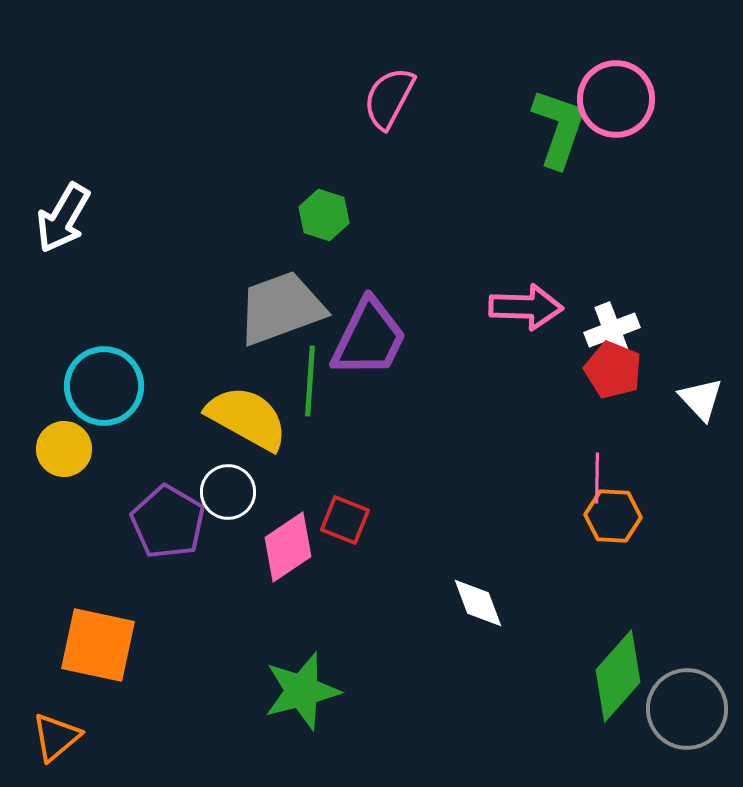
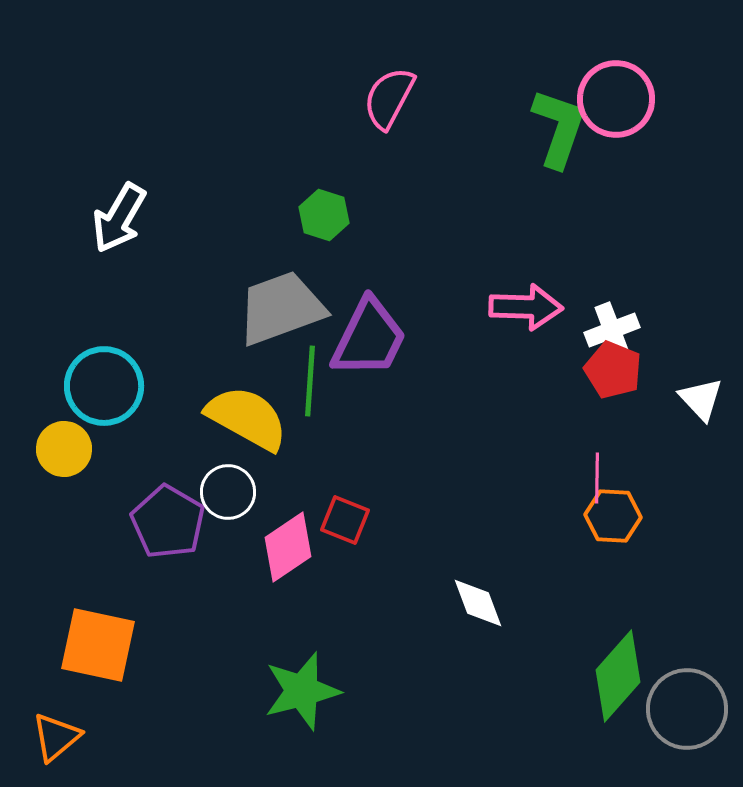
white arrow: moved 56 px right
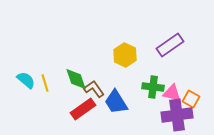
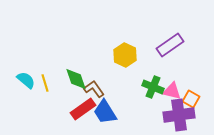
green cross: rotated 15 degrees clockwise
pink triangle: moved 2 px up
blue trapezoid: moved 11 px left, 10 px down
purple cross: moved 2 px right
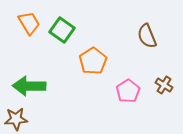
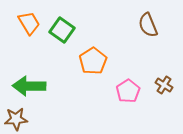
brown semicircle: moved 1 px right, 11 px up
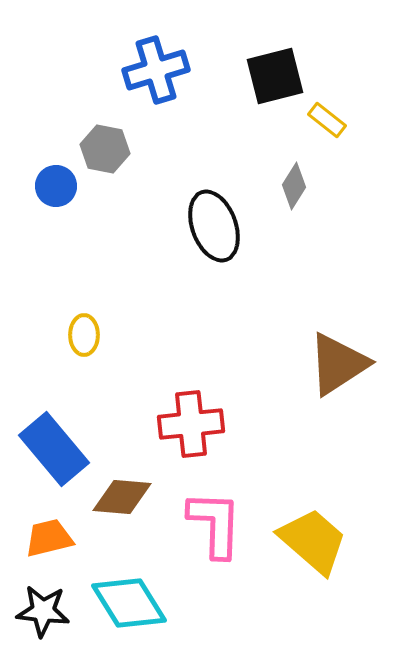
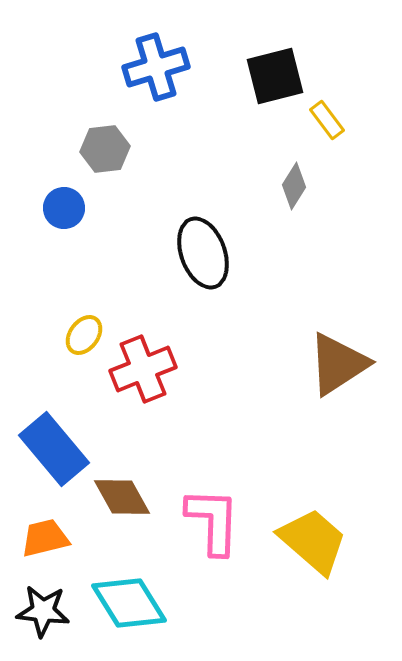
blue cross: moved 3 px up
yellow rectangle: rotated 15 degrees clockwise
gray hexagon: rotated 18 degrees counterclockwise
blue circle: moved 8 px right, 22 px down
black ellipse: moved 11 px left, 27 px down
yellow ellipse: rotated 36 degrees clockwise
red cross: moved 48 px left, 55 px up; rotated 16 degrees counterclockwise
brown diamond: rotated 56 degrees clockwise
pink L-shape: moved 2 px left, 3 px up
orange trapezoid: moved 4 px left
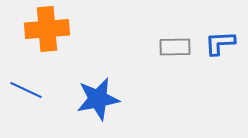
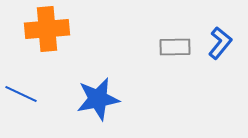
blue L-shape: rotated 132 degrees clockwise
blue line: moved 5 px left, 4 px down
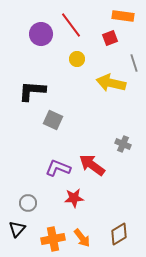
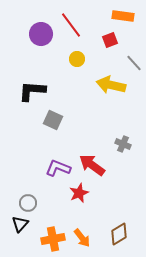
red square: moved 2 px down
gray line: rotated 24 degrees counterclockwise
yellow arrow: moved 2 px down
red star: moved 5 px right, 5 px up; rotated 18 degrees counterclockwise
black triangle: moved 3 px right, 5 px up
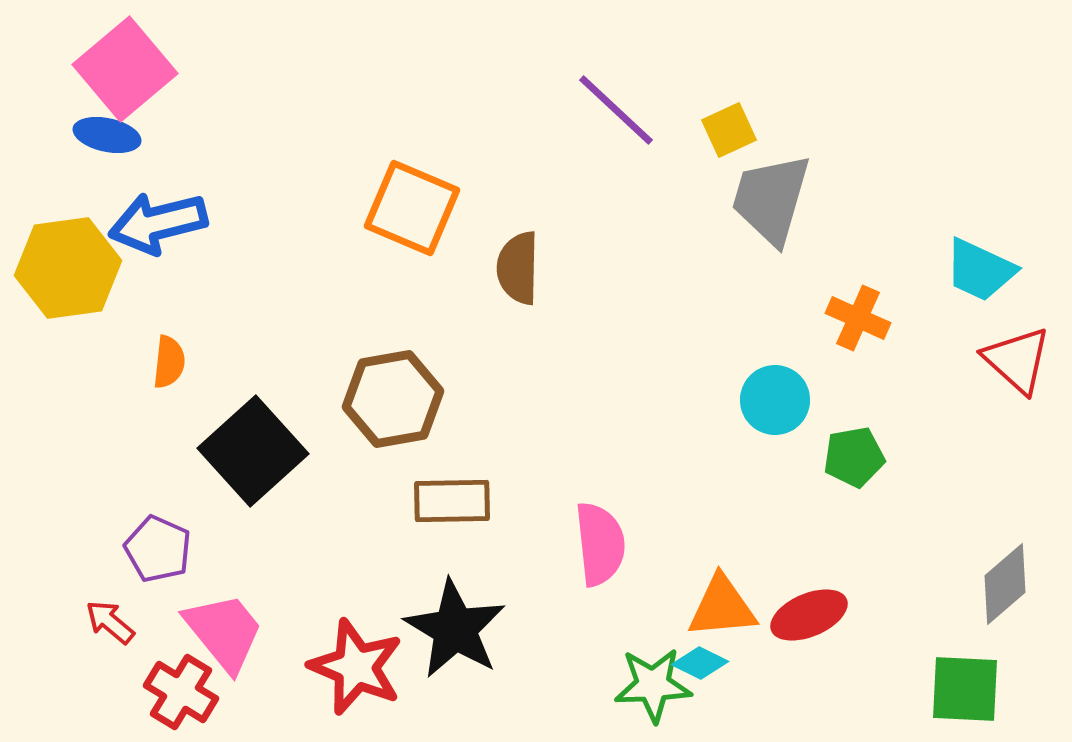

■ ■ ■ ■ ■ ■ ■

» **EXERCISE DESCRIPTION**: Every line with the string "black" in the material should be returned.

» **THE COMPLETED TASK**:
black ellipse: moved 11 px left, 27 px down
black triangle: moved 3 px right, 5 px up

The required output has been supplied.